* _YOUR TASK_: Print exactly, and only, the lines running from the line containing "IC13: XOR (in" through the end of the records below.

* _RECORDS SUPPLIED_:
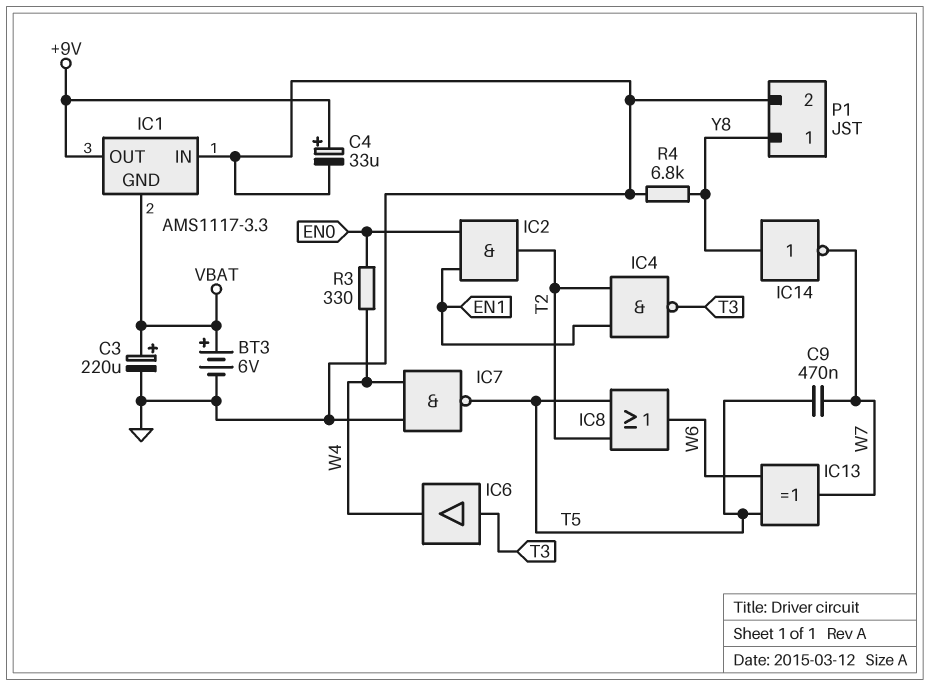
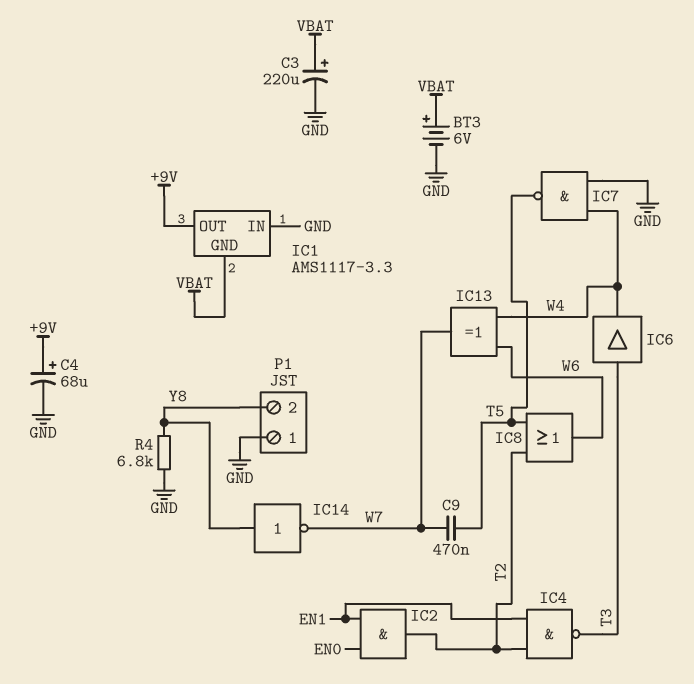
C4: 33uF (plus +9V, minus GND) -> 68uF (plus +9V, minus GND)
IC13: XOR (in T5, in W6, out W7) -> XOR (in W4, in W6, out W7)
P1 pin 1: Y8 -> GND
P1 pin 2: GND -> Y8
R3: 330 (EN0, W4) -> none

* _SOLUTION TO THIS EXERCISE_:
IC13: XOR (in T5, in W6, out W7) -> XOR (in W4, in W6, out W7)
P1 pin 1: Y8 -> GND
P1 pin 2: GND -> Y8
R3: 330 (EN0, W4) -> none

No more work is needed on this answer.